▶ **Requirement**
Please repeat, without alteration, the line containing "(484, 672) = (105, 208): yellow" and every line that follows it to the end of the entries below, and only those lines.

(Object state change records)
********************

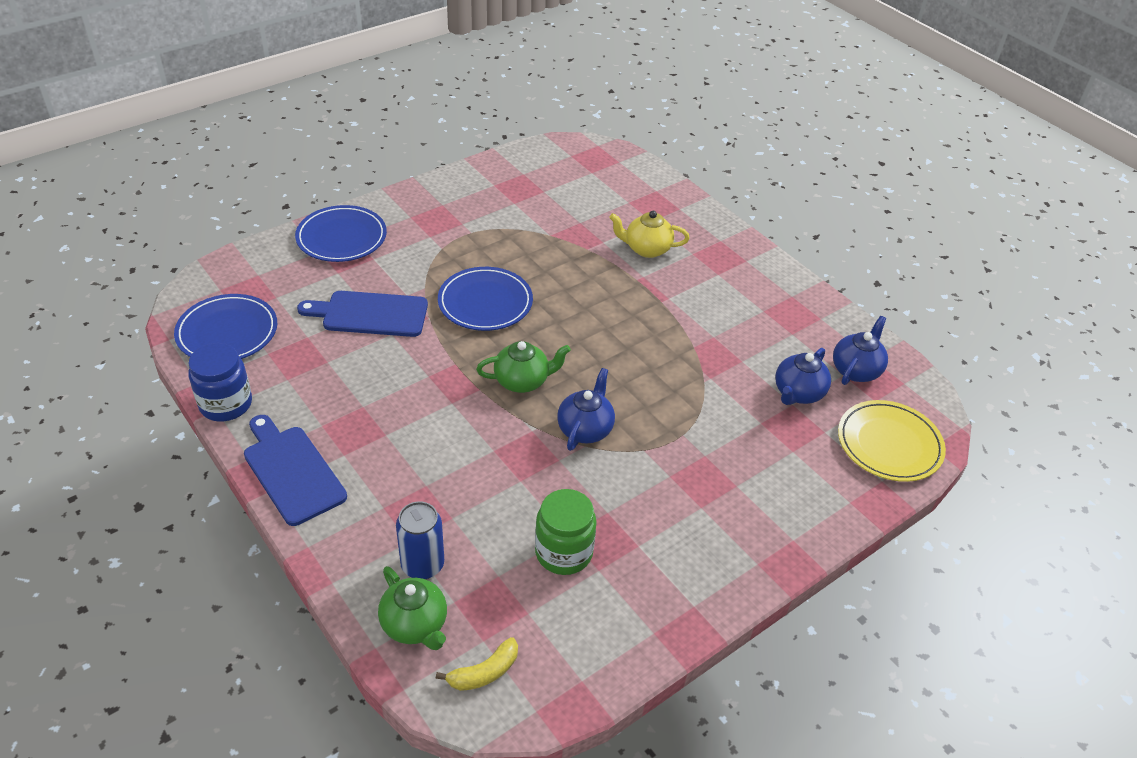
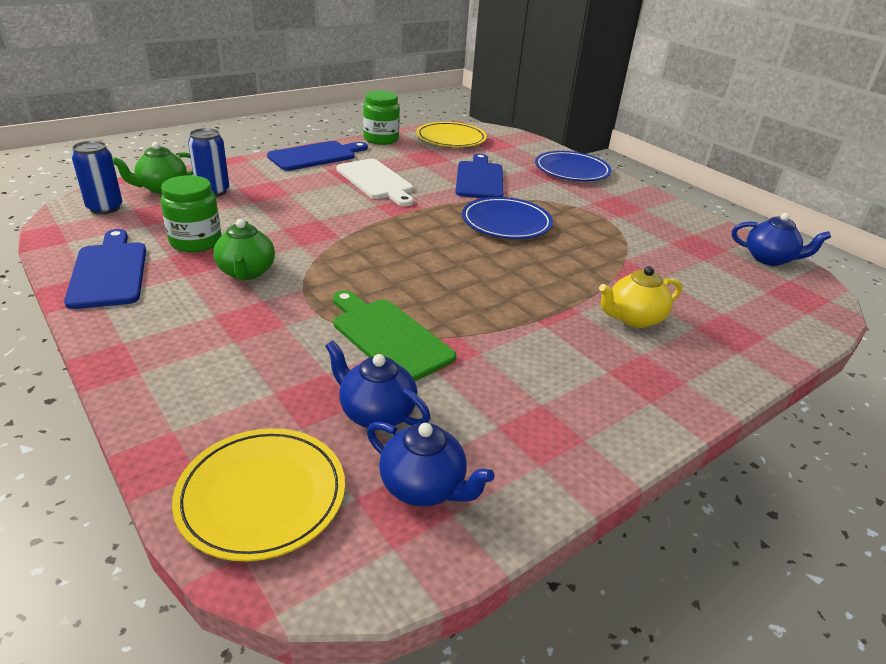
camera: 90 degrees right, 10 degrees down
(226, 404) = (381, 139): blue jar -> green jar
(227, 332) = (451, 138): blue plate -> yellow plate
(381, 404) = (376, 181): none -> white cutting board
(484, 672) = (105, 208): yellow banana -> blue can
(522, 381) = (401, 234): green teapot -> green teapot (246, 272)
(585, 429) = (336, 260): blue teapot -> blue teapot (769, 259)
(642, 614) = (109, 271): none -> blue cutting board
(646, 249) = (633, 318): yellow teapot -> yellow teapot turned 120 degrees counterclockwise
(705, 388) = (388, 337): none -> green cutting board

********************

▶ **Answer area**
(484, 672) = (105, 208): yellow banana -> blue can
(522, 381) = (401, 234): green teapot -> green teapot (246, 272)
(585, 429) = (336, 260): blue teapot -> blue teapot (769, 259)
(642, 614) = (109, 271): none -> blue cutting board
(646, 249) = (633, 318): yellow teapot -> yellow teapot turned 120 degrees counterclockwise
(705, 388) = (388, 337): none -> green cutting board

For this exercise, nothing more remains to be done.